### [Exercise description]
Of all the lines below, output only those starting at the one with "camera: 75 degrees right, 10 degrees up" and ending at the one with "(418, 333) = (380, 399): purple", both ends included, exactly as written.
Excerpted data Block Start
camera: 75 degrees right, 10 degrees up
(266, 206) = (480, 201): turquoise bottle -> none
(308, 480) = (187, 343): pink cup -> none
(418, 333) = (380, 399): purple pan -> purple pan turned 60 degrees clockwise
Excerpted data Block End
Excerpted data Block Start
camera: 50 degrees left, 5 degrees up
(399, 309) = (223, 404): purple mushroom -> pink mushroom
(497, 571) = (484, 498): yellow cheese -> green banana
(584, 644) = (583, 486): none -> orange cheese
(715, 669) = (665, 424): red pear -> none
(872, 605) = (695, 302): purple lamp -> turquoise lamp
Excerpted data Block End
Excerpted data Block Start
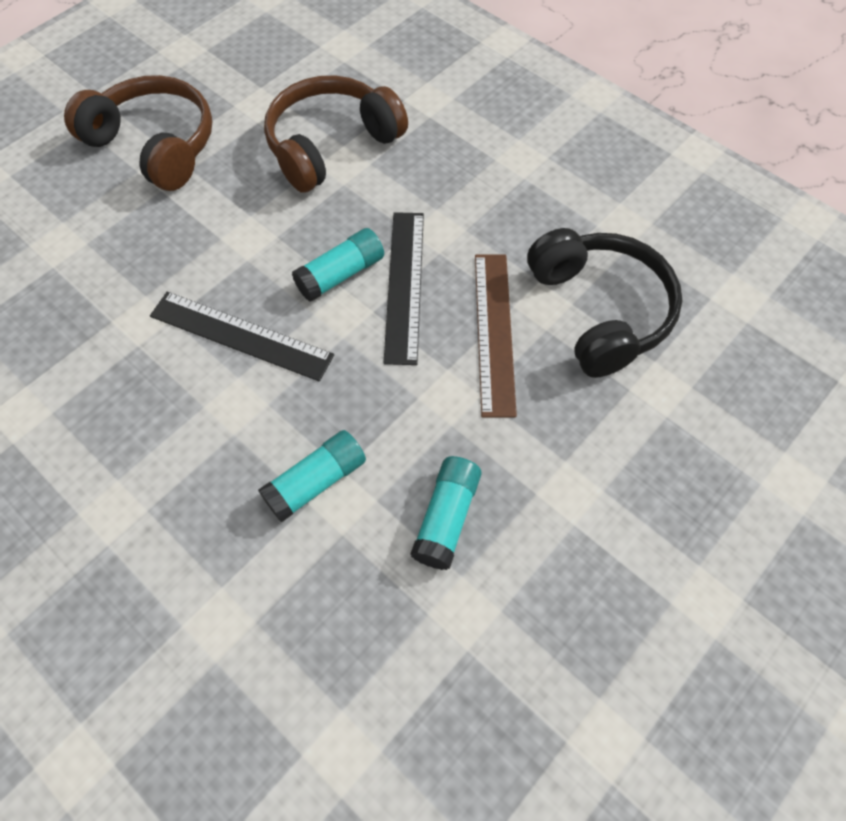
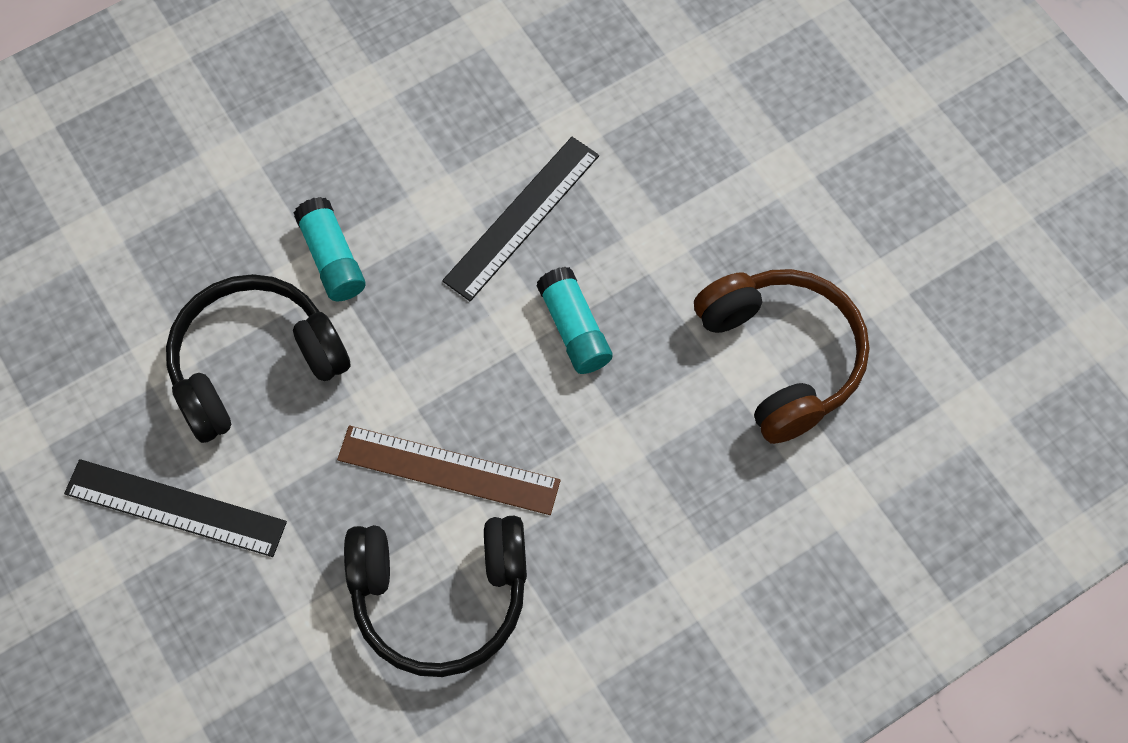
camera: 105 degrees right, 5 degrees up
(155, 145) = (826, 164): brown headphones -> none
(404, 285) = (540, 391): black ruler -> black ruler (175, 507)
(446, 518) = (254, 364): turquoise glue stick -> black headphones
Excerpted data Block End
### [The answer]
camera: 75 degrees right, 10 degrees up
(266, 206) = (480, 201): turquoise bottle -> none
(308, 480) = (187, 343): pink cup -> none
(418, 333) = (380, 399): purple pan -> purple pan turned 60 degrees clockwise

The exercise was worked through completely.